TASK INSTRUCTIONS: Using the records below, output the stretch that opens with the line containing "pink square: (474, 218)" and closes with the line containing "pink circle: (331, 433) -> (289, 426), moved", exactly and including both lines, with nothing more.

EXTRACTED ENTRIES:
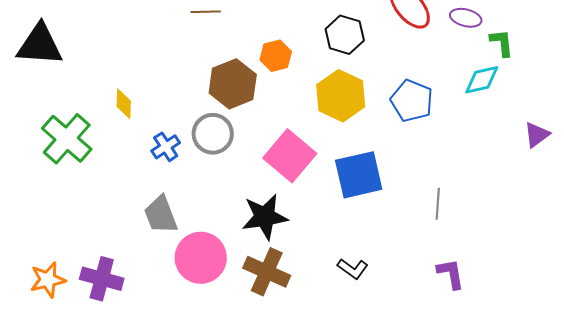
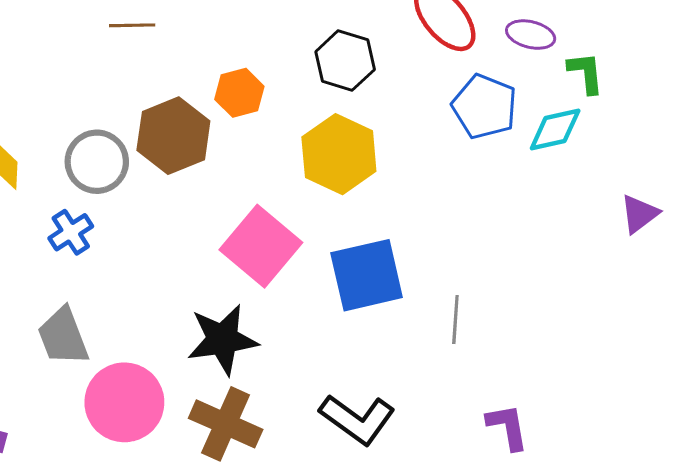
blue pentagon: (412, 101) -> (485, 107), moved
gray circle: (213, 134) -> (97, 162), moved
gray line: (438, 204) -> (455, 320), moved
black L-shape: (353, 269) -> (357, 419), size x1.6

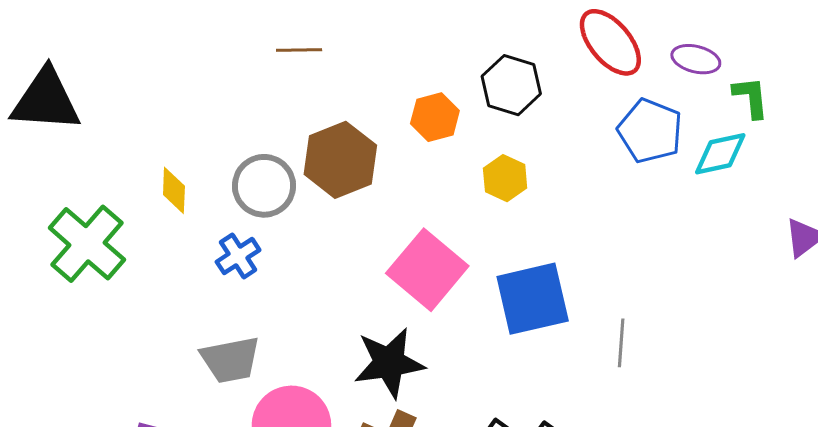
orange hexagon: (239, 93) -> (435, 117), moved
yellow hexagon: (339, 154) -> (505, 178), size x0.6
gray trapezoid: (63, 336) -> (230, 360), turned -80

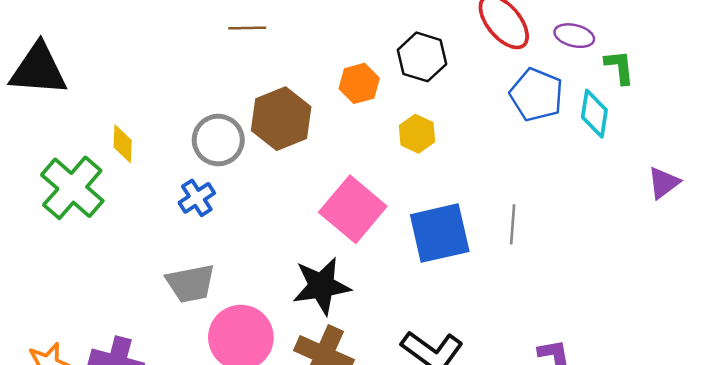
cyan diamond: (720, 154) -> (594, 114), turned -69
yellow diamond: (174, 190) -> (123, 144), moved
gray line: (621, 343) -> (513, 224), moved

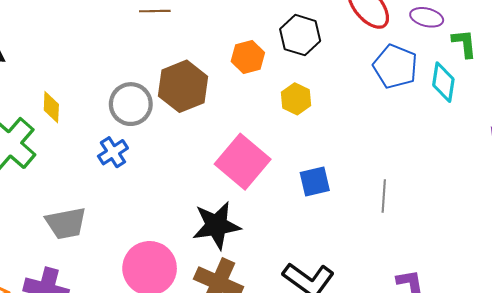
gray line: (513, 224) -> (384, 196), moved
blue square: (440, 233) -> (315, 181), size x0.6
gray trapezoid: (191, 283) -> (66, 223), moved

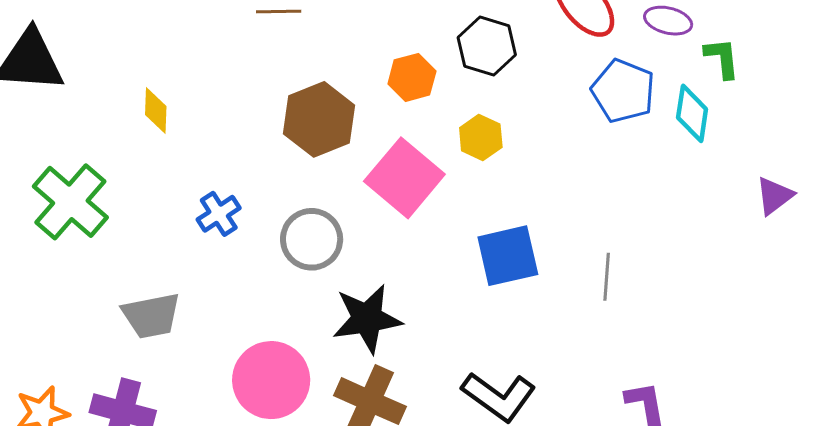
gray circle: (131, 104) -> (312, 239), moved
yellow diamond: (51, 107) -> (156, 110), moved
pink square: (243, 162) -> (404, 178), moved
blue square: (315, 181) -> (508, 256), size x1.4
==
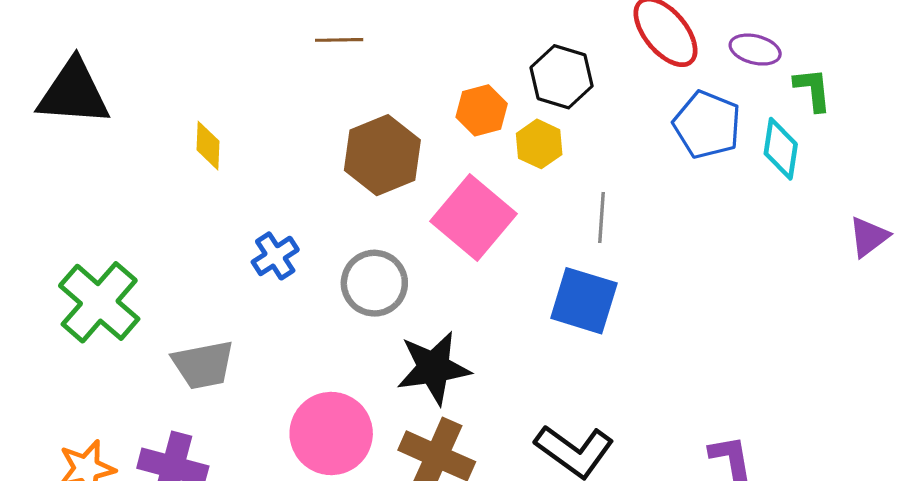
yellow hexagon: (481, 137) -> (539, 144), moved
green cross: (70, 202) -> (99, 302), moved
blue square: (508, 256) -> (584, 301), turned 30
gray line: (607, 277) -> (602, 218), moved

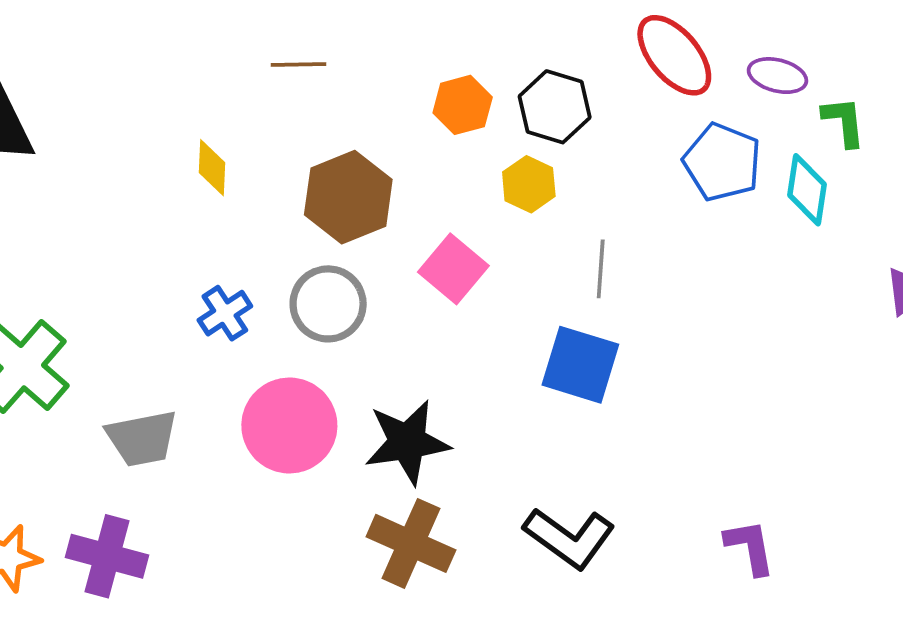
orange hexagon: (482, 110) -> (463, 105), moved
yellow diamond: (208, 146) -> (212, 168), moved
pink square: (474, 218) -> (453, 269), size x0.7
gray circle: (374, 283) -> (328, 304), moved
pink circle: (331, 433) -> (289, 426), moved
==
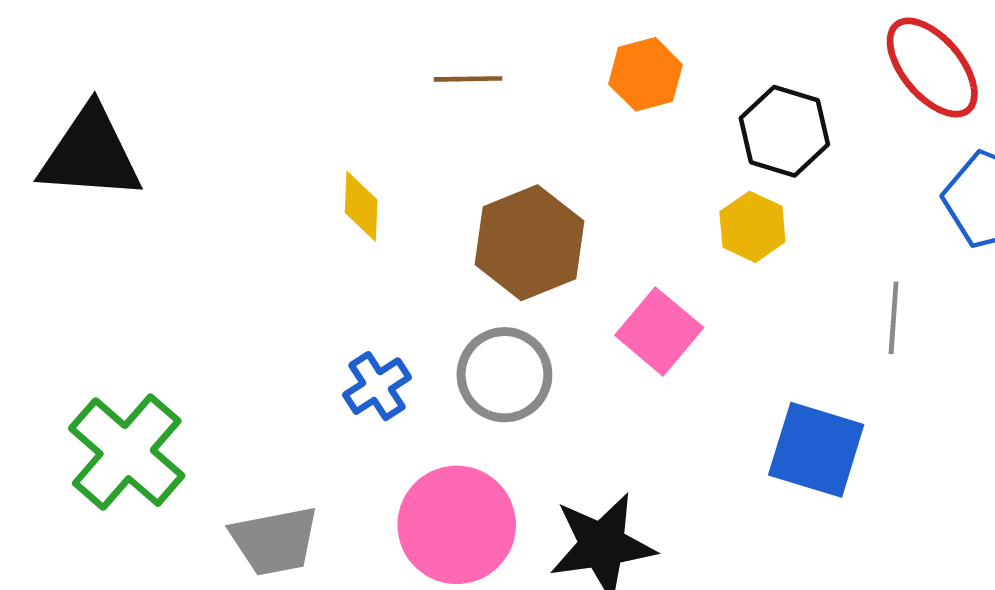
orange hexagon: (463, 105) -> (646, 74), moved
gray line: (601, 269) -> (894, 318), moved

RESPONSE:
pink square: (474, 218) -> (453, 269), size x0.7
gray circle: (374, 283) -> (328, 304), moved
pink circle: (331, 433) -> (289, 426), moved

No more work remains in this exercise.